Provided records START

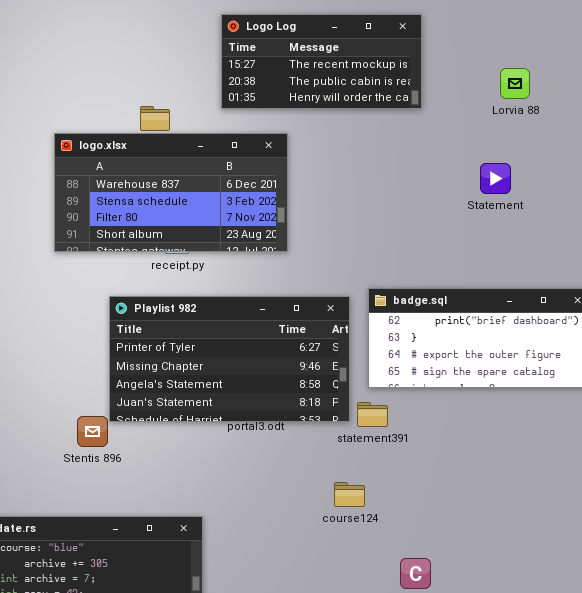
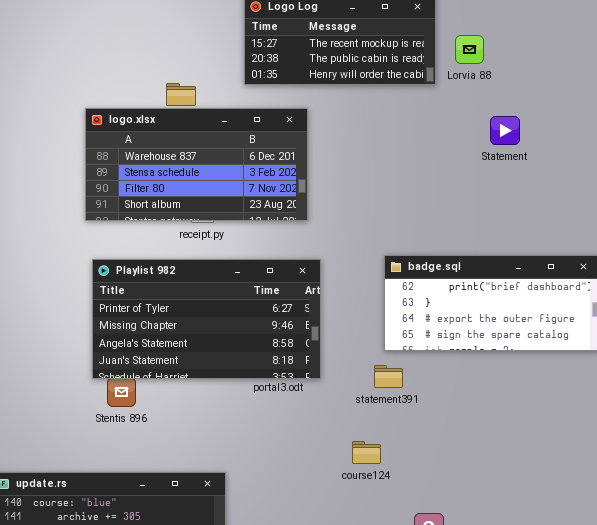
Lorvia 88: [500,68,530,99] -> [455,35,484,64], moved
Statement: [480,163,511,194] -> [490,116,520,145], moved
Playlist 982: [109,296,350,422] -> [92,259,321,379], moved

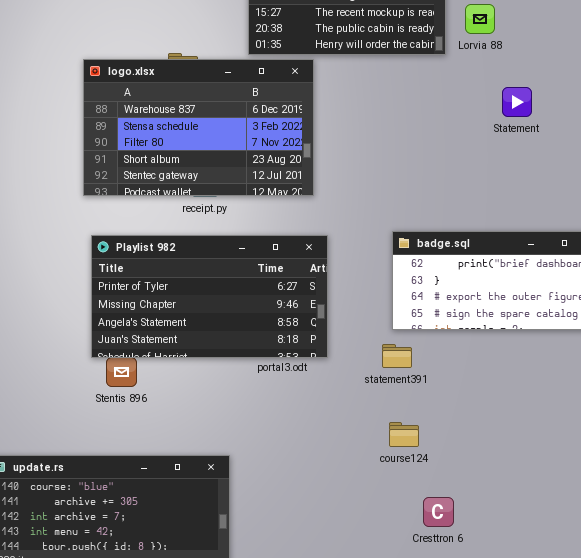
logo.xlsx: [85,108,308,221] -> [83,59,314,196], resized
course124: [352,441,381,464] -> [389,422,419,447], moved

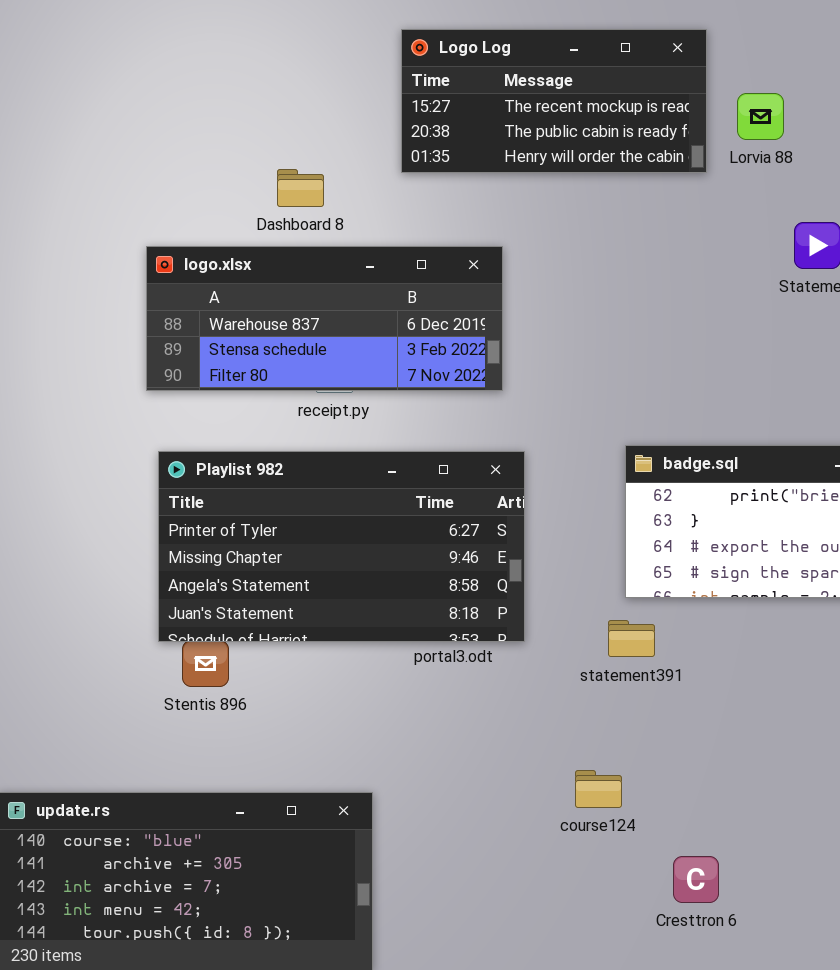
logo.xlsx: [83,59,314,196] -> [146,246,503,391], resized
course124: [389,422,419,447] -> [575,770,622,808], moved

Provided records END

- [Directions] Pictures are to be omitted; set down the rest of the entries exactly as given.

- [Output for this task]
Lorvia 88: [500,68,530,99] -> [455,35,484,64], moved
Statement: [480,163,511,194] -> [490,116,520,145], moved
Playlist 982: [109,296,350,422] -> [92,259,321,379], moved

logo.xlsx: [85,108,308,221] -> [83,59,314,196], resized
course124: [352,441,381,464] -> [389,422,419,447], moved

logo.xlsx: [83,59,314,196] -> [146,246,503,391], resized
course124: [389,422,419,447] -> [575,770,622,808], moved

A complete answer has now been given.